> _WHAT IS EXPECTED_:
Return, unchanged and with no pictures, the lines below from the very first through the one that contains "none -> brown brick A1:C2 level 1".

Extracted data entries:
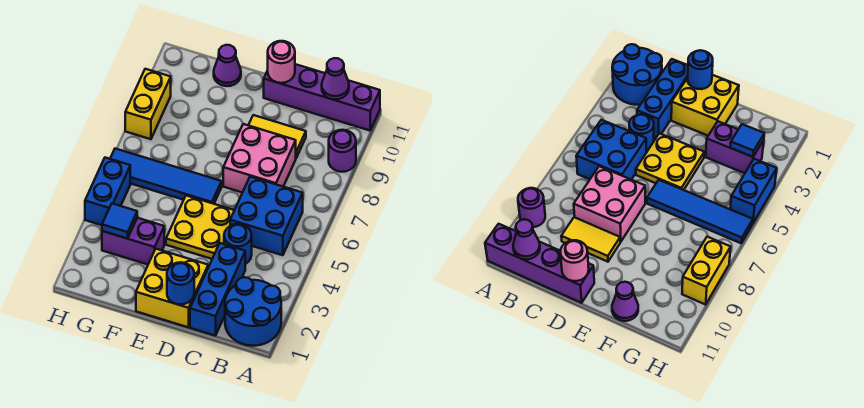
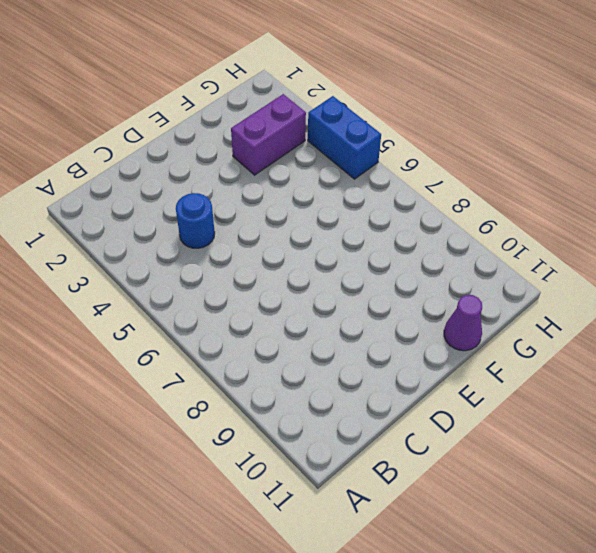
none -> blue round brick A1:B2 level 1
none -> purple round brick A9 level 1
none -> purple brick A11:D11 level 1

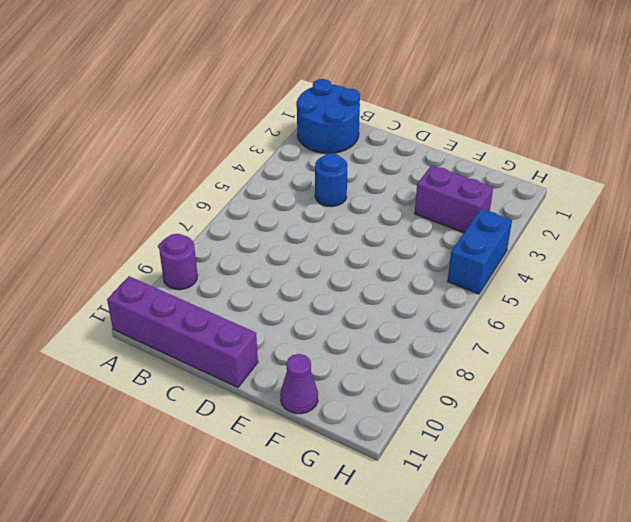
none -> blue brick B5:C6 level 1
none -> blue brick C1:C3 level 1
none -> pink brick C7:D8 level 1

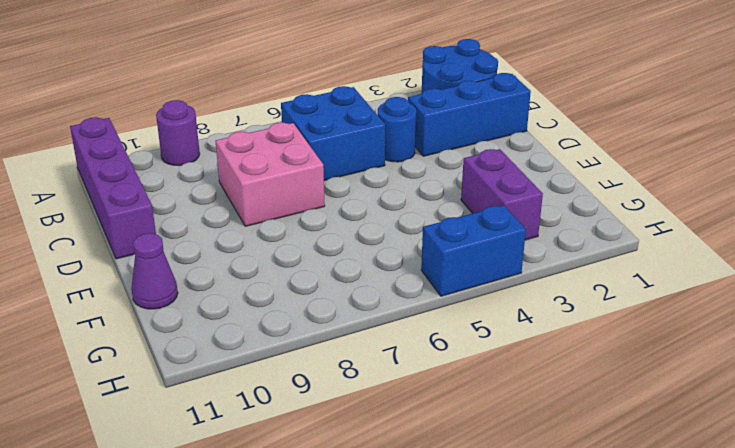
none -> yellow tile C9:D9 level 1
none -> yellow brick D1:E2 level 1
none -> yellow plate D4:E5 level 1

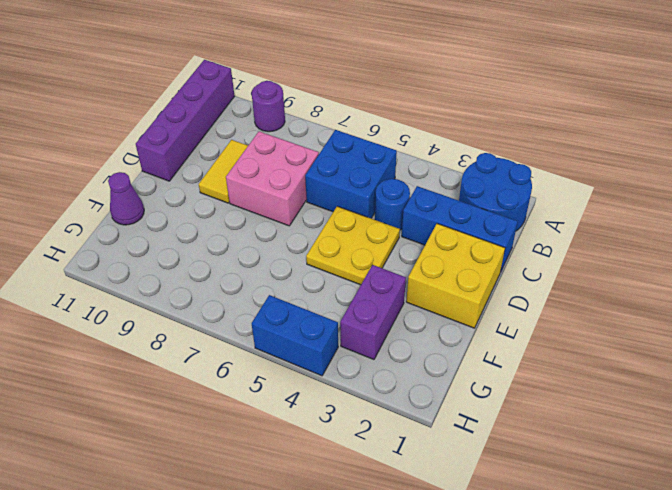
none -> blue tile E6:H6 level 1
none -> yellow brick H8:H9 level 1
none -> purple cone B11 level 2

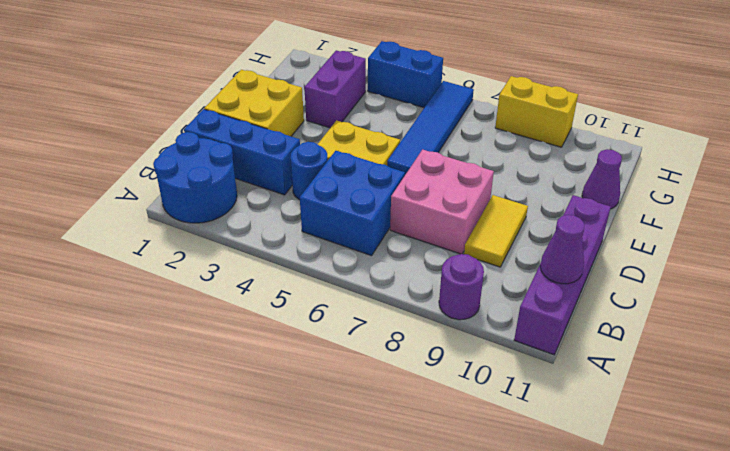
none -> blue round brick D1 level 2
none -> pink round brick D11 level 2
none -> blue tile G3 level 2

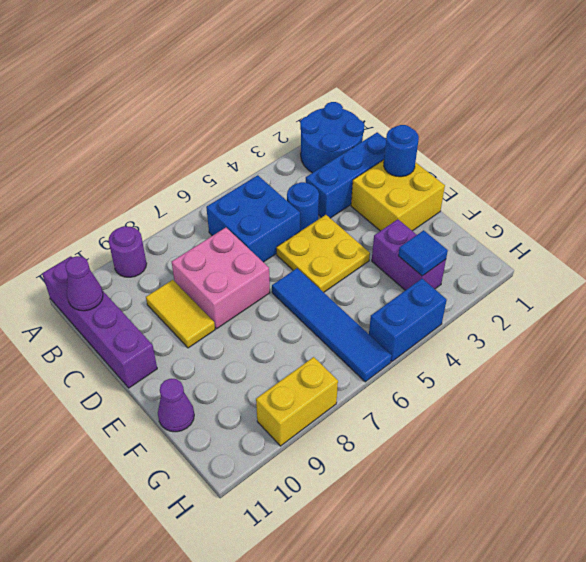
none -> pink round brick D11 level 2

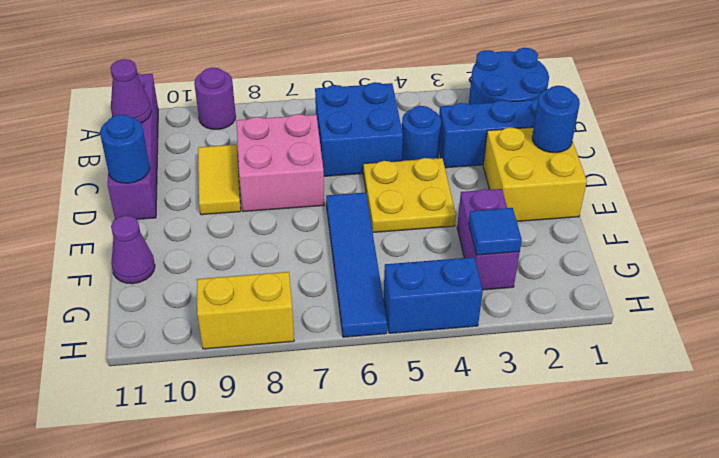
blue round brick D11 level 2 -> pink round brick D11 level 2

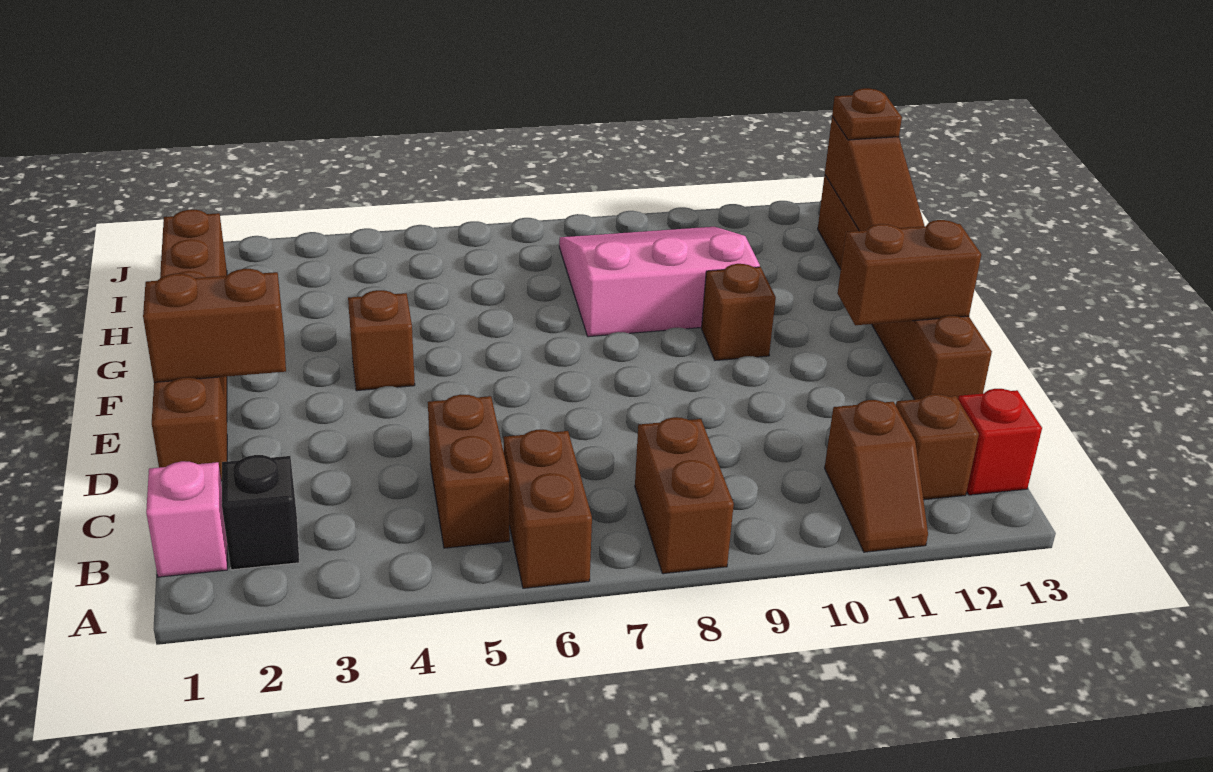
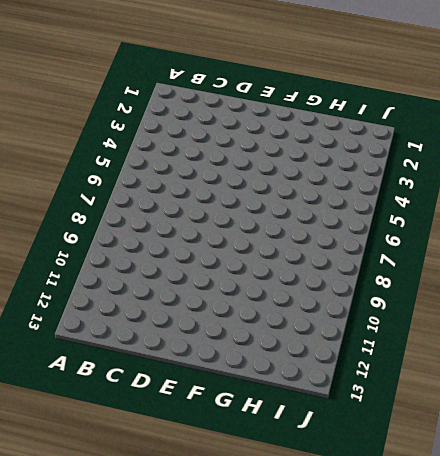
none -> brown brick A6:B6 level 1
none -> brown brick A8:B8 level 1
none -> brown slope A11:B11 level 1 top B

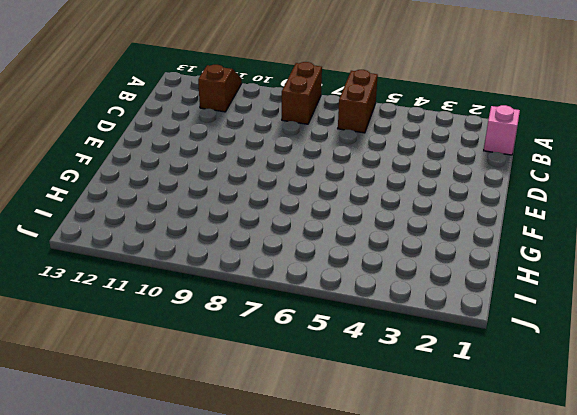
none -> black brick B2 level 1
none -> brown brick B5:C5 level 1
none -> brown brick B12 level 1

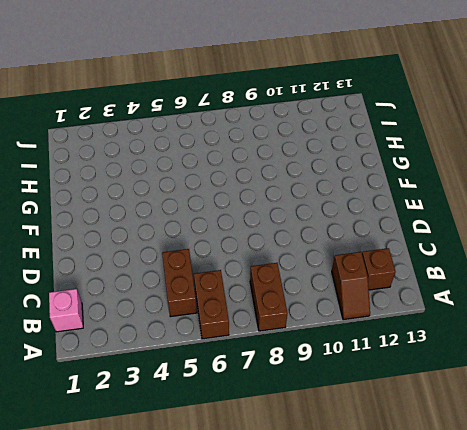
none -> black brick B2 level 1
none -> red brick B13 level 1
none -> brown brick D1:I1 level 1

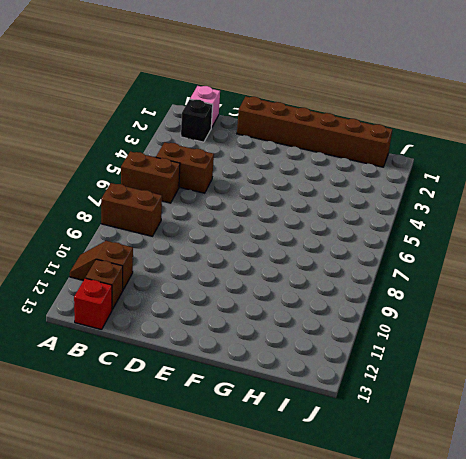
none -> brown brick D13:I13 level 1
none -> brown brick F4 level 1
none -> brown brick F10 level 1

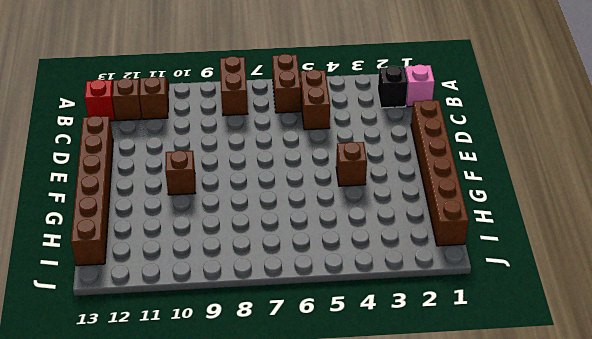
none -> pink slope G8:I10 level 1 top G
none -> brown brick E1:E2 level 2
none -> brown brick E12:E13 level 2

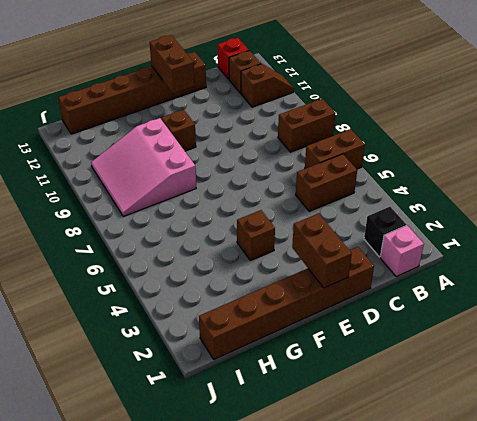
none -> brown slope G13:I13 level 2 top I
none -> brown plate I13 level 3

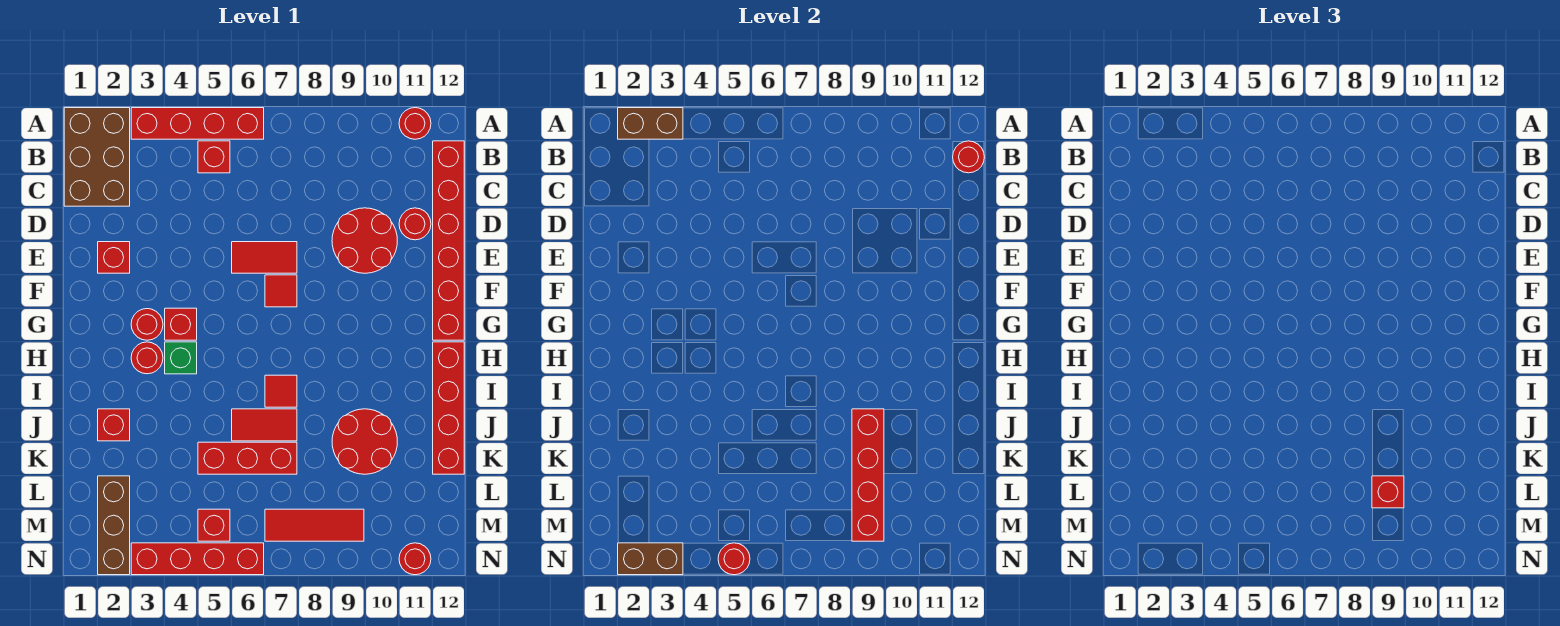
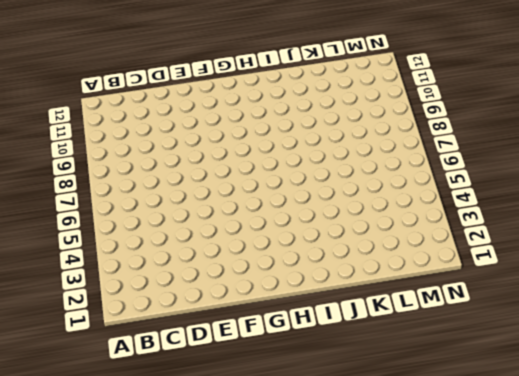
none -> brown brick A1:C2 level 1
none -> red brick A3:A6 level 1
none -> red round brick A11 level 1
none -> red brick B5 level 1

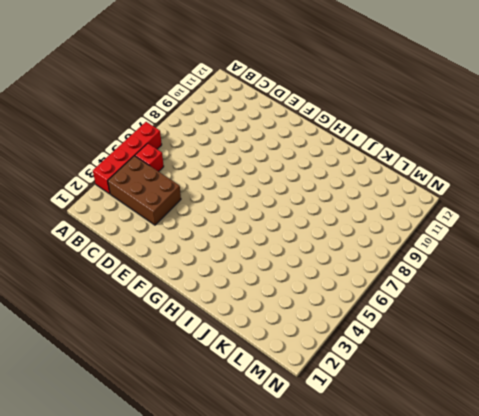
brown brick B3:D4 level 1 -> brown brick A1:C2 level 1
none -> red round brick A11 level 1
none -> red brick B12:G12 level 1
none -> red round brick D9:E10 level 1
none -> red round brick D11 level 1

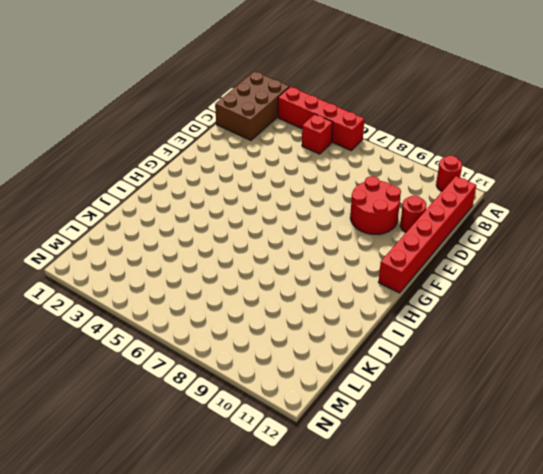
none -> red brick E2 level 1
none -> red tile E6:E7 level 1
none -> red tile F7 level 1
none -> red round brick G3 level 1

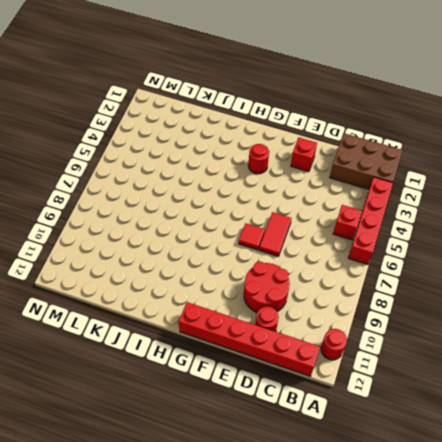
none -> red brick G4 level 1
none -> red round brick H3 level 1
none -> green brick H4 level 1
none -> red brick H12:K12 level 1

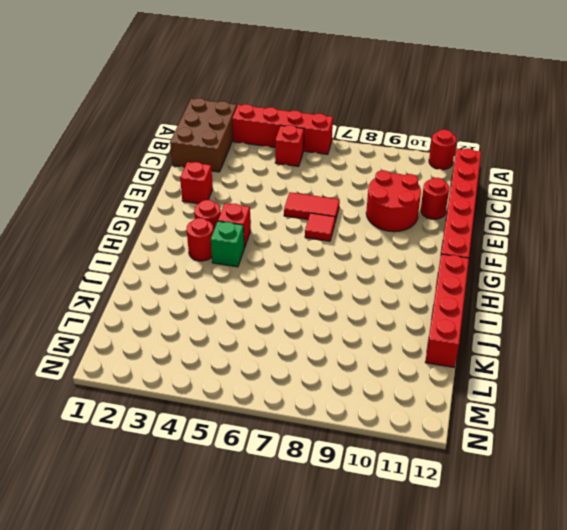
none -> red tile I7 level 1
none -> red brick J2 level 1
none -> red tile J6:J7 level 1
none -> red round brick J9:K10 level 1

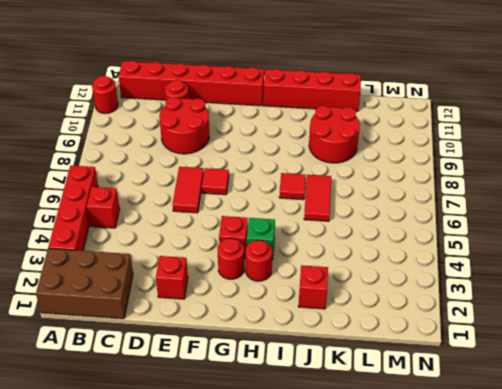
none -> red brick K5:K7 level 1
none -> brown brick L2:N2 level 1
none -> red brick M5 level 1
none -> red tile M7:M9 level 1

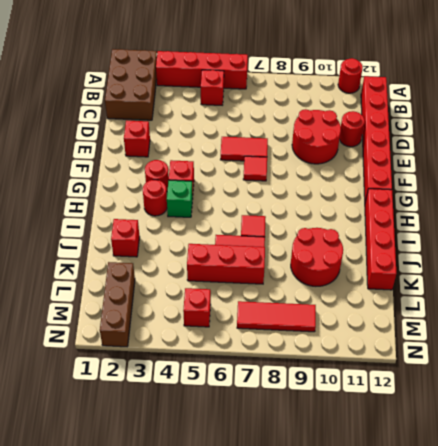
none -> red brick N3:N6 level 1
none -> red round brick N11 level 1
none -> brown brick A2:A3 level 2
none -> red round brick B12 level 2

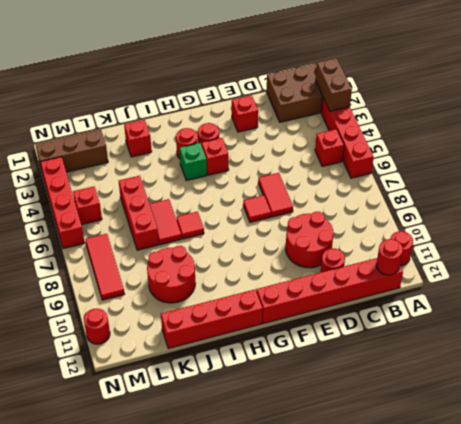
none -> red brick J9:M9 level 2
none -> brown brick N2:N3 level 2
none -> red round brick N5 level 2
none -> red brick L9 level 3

> _RESULT FOR THIS EXERCISE_:
none -> blue round brick A1:B2 level 1
none -> purple round brick A9 level 1
none -> purple brick A11:D11 level 1

none -> blue brick B5:C6 level 1
none -> blue brick C1:C3 level 1
none -> pink brick C7:D8 level 1

none -> yellow tile C9:D9 level 1
none -> yellow brick D1:E2 level 1
none -> yellow plate D4:E5 level 1

none -> blue tile E6:H6 level 1
none -> yellow brick H8:H9 level 1
none -> purple cone B11 level 2

none -> blue round brick D1 level 2
none -> pink round brick D11 level 2
none -> blue tile G3 level 2

none -> pink round brick D11 level 2

blue round brick D11 level 2 -> pink round brick D11 level 2

none -> brown brick A6:B6 level 1
none -> brown brick A8:B8 level 1
none -> brown slope A11:B11 level 1 top B

none -> black brick B2 level 1
none -> brown brick B5:C5 level 1
none -> brown brick B12 level 1

none -> black brick B2 level 1
none -> red brick B13 level 1
none -> brown brick D1:I1 level 1

none -> brown brick D13:I13 level 1
none -> brown brick F4 level 1
none -> brown brick F10 level 1

none -> pink slope G8:I10 level 1 top G
none -> brown brick E1:E2 level 2
none -> brown brick E12:E13 level 2

none -> brown slope G13:I13 level 2 top I
none -> brown plate I13 level 3

none -> brown brick A1:C2 level 1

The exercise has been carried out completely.